### ASSIGNMENT
For this exercise, retype every record below exactly and keep the pictures out.
:: MATERIALS PROVIDED ::
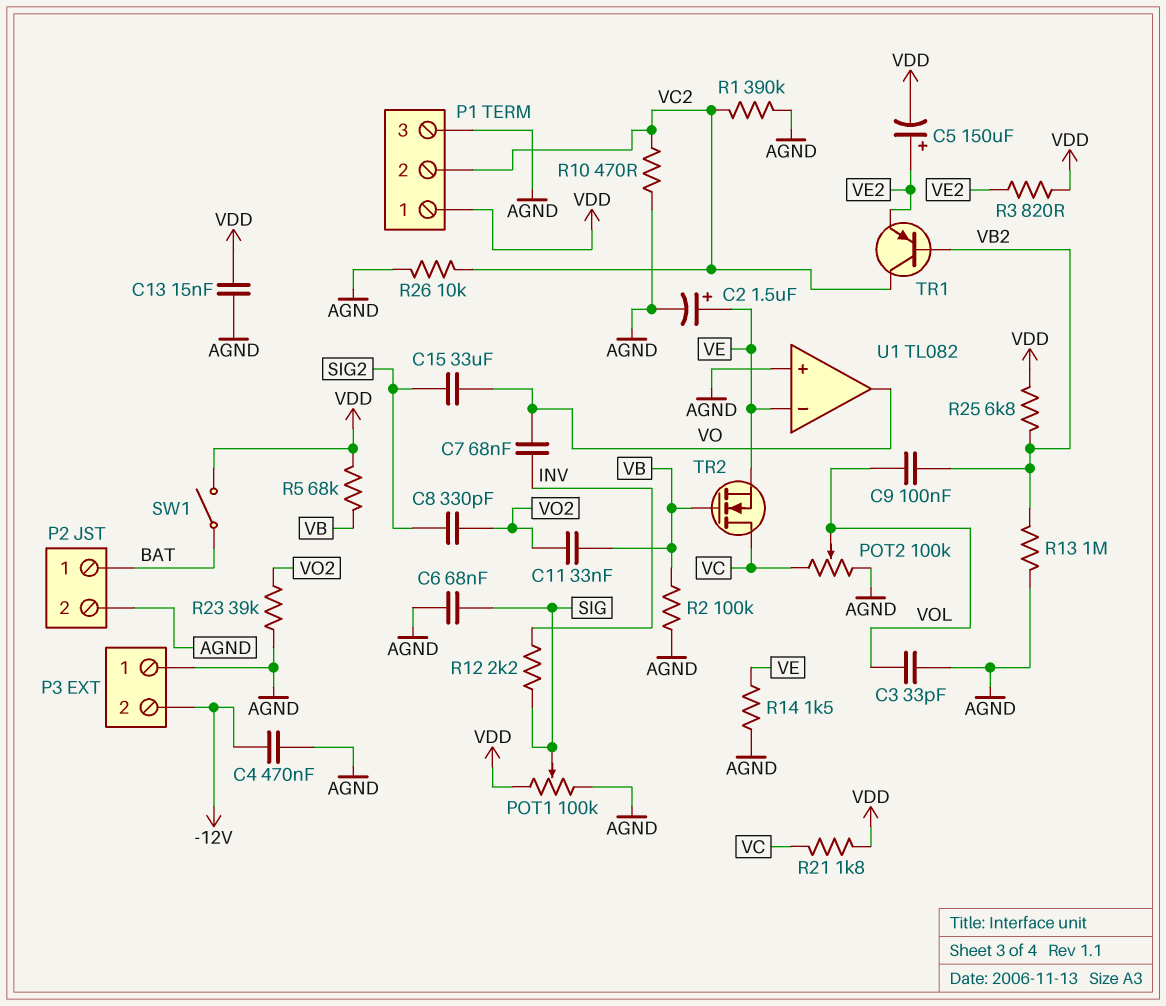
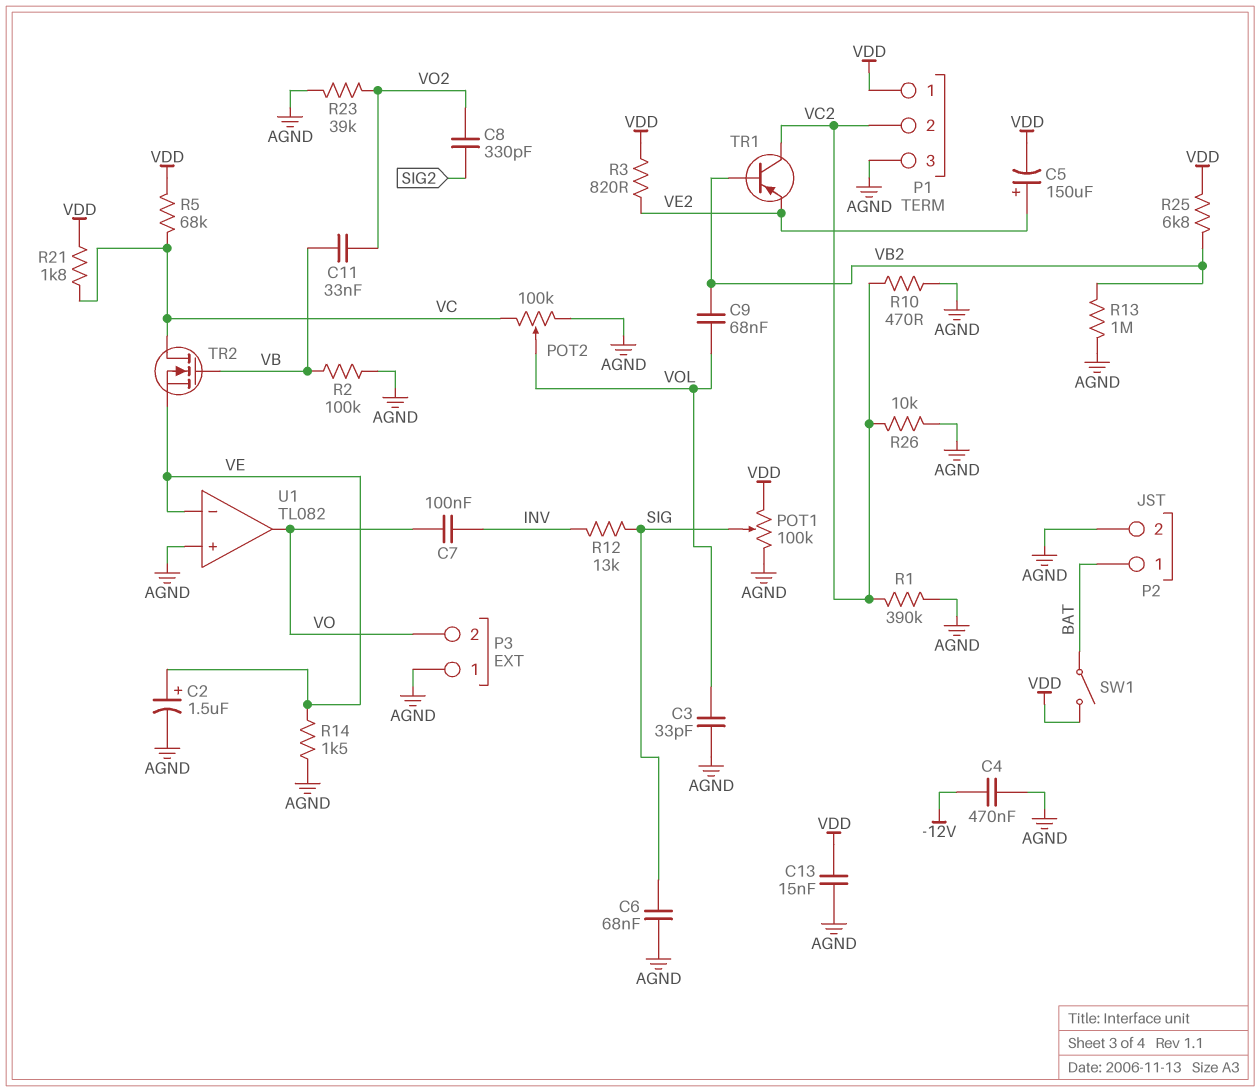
C7: 68nF (INV, VO) -> 100nF (INV, VO)
C9: 100nF (VB2, VOL) -> 68nF (VB2, VOL)
C15: 33uF (SIG2, VO) -> none
P3 pin 2: -12V -> VO
R5: 68k (VB, VDD) -> 68k (VC, VDD)
R12: 2.2k (INV, SIG) -> 13k (INV, SIG)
:::
### FINAL ANSWER
C7: 68nF (INV, VO) -> 100nF (INV, VO)
C9: 100nF (VB2, VOL) -> 68nF (VB2, VOL)
C15: 33uF (SIG2, VO) -> none
P3 pin 2: -12V -> VO
R5: 68k (VB, VDD) -> 68k (VC, VDD)
R12: 2.2k (INV, SIG) -> 13k (INV, SIG)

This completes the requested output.